== Problem requirements ==
Please transcribe only the lines between the one containing "P6 pin 1: N9 -> GND" and the end of the records, both ends included, exactly as written; skip every picture.

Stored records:
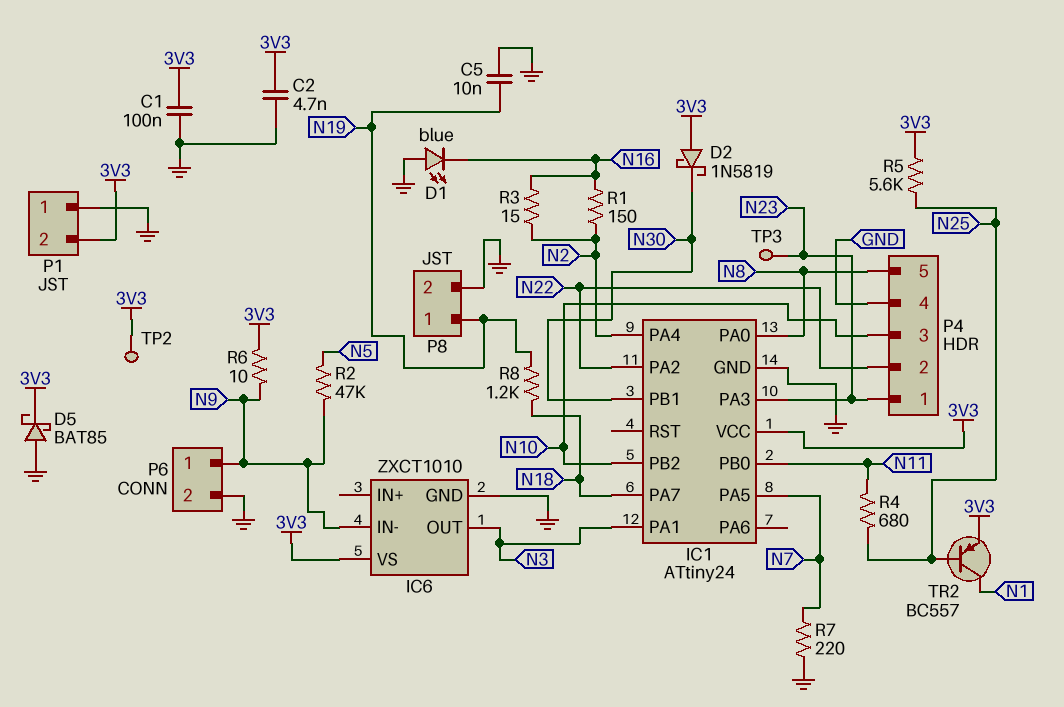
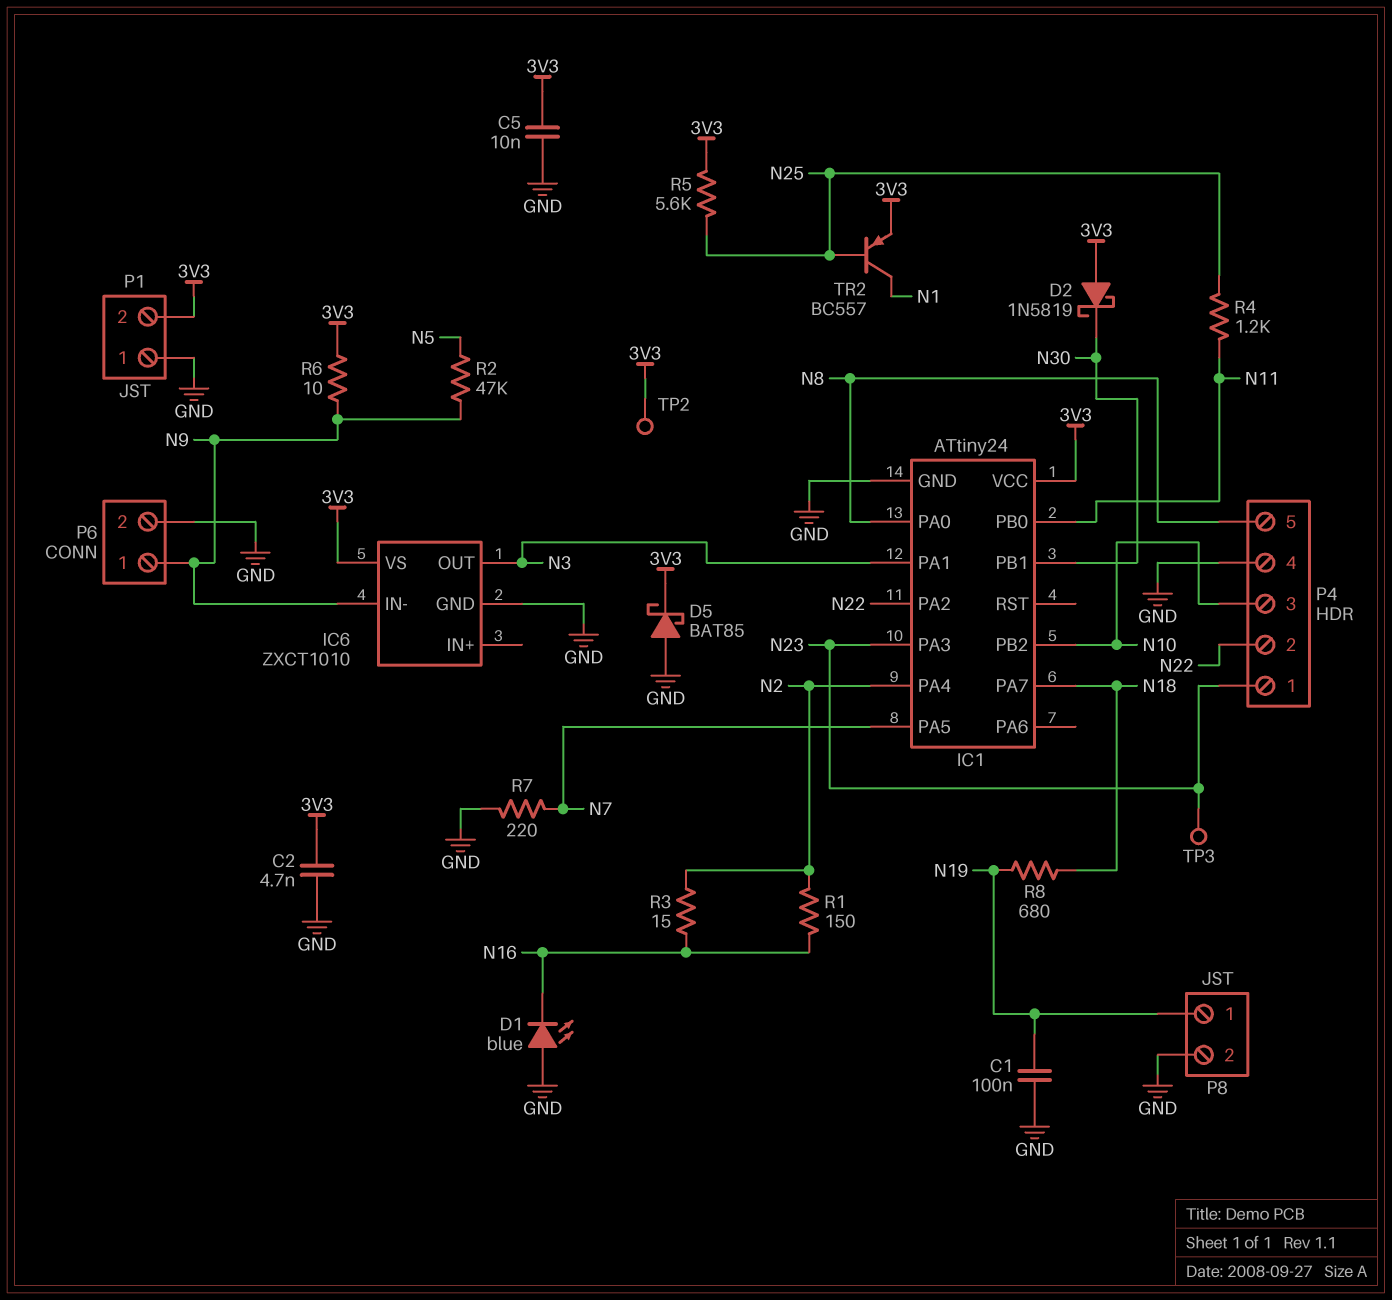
C1: 100nF (3V3, GND) -> 100nF (GND, N19)
C5: 10nF (GND, N19) -> 10nF (3V3, GND)
R4: 680 (N11, N25) -> 1.2k (N11, N25)
R8: 1.2k (N18, N19) -> 680 (N18, N19)

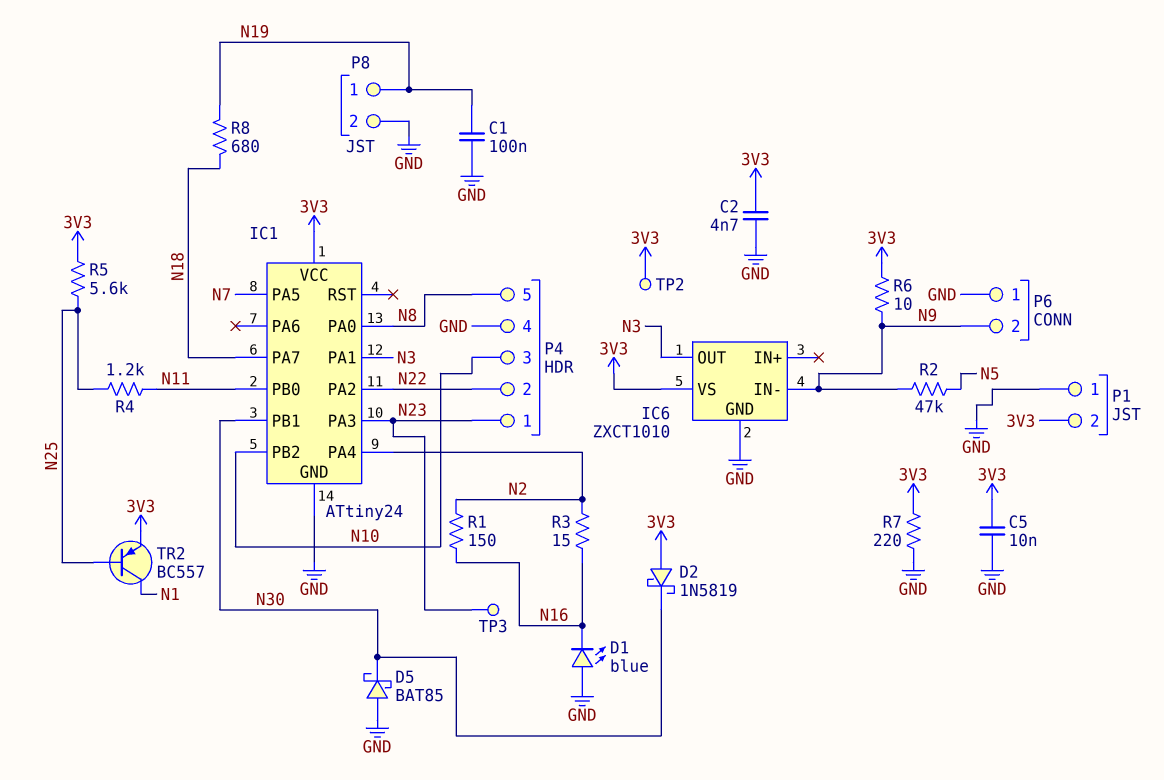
D5: schottky BAT85 (A GND, K 3V3) -> schottky BAT85 (A GND, K N30)
P6 pin 1: N9 -> GND
P6 pin 2: GND -> N9
R7: 220 (GND, N7) -> 220 (3V3, GND)

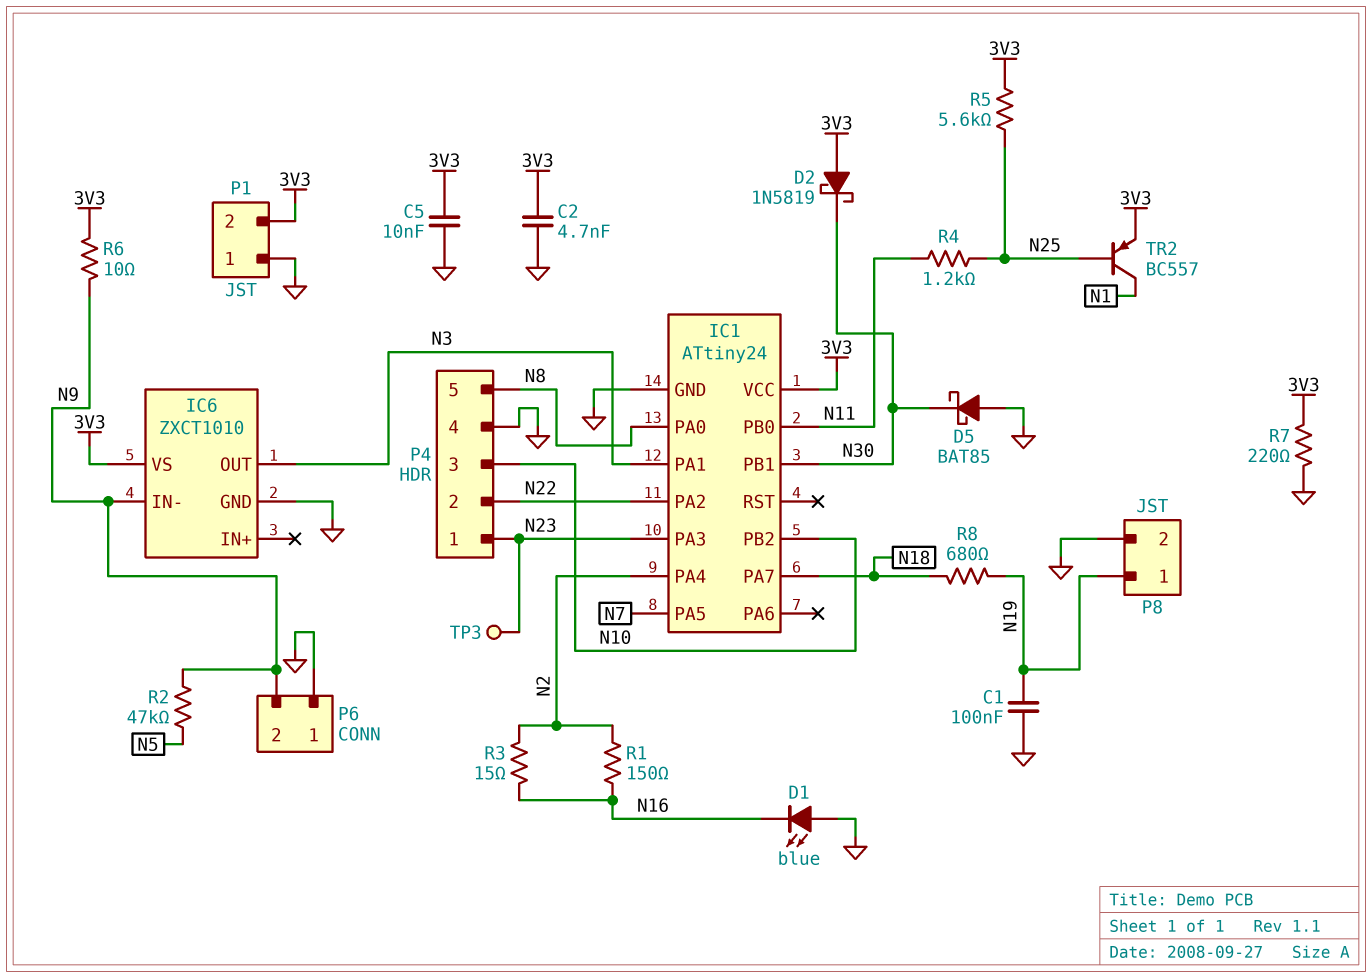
TP2: test point (3V3) -> none

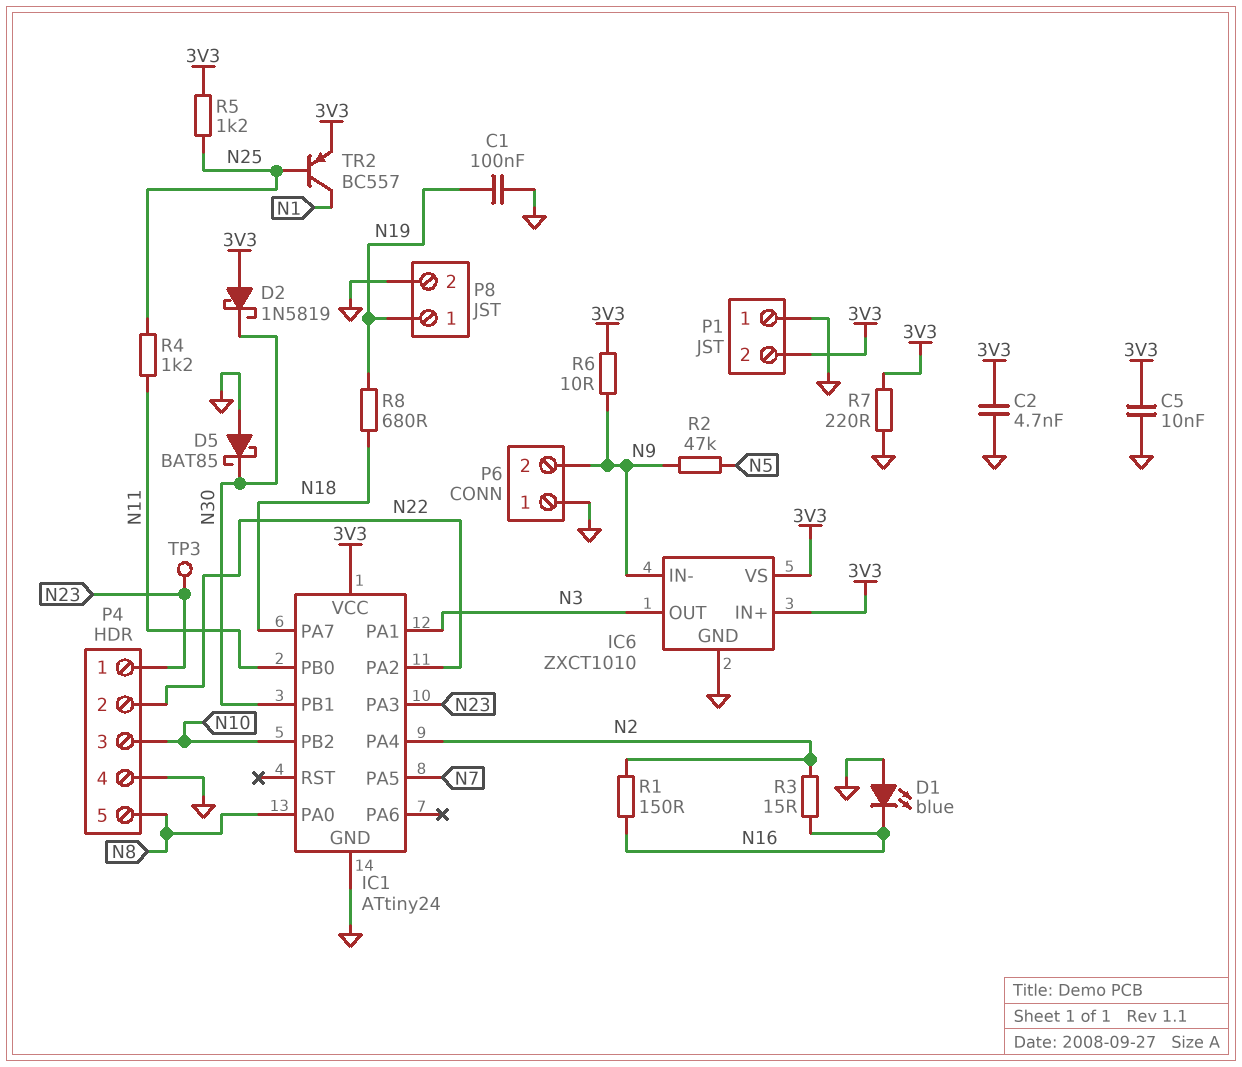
IC6 pin IN+: none -> 3V3
R5: 5.6k (3V3, N25) -> 1.2k (3V3, N25)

== Exercise output ==
P6 pin 1: N9 -> GND
P6 pin 2: GND -> N9
R7: 220 (GND, N7) -> 220 (3V3, GND)

TP2: test point (3V3) -> none

IC6 pin IN+: none -> 3V3
R5: 5.6k (3V3, N25) -> 1.2k (3V3, N25)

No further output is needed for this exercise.